§ WORK TO BE COMPLETED: For the entries that appear below, write out the exact text and omit the pictures.

(Saved data entries)
Segment Open

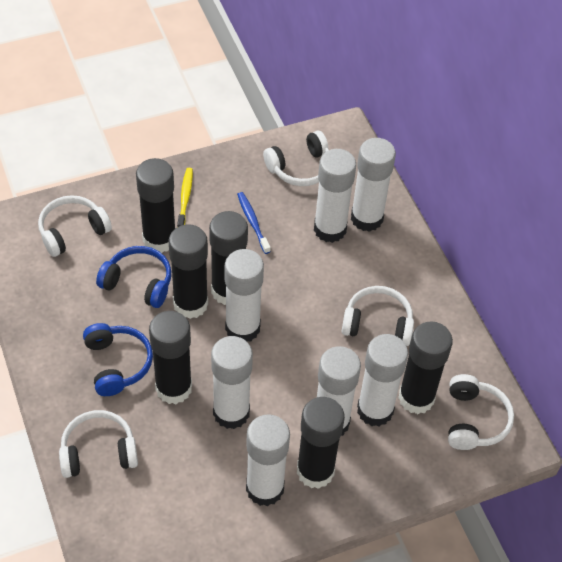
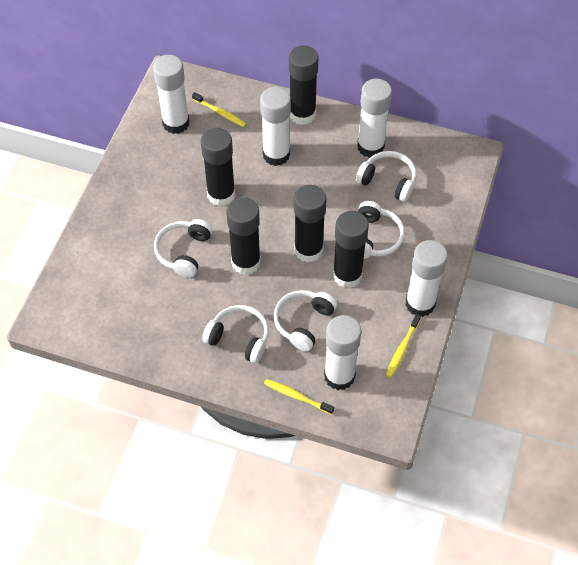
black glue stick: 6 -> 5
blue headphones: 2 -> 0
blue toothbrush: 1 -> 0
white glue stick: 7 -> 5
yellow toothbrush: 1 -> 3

Segment Closed

§ RESPONSE BOX:
black glue stick: 6 -> 5
blue headphones: 2 -> 0
blue toothbrush: 1 -> 0
white glue stick: 7 -> 5
yellow toothbrush: 1 -> 3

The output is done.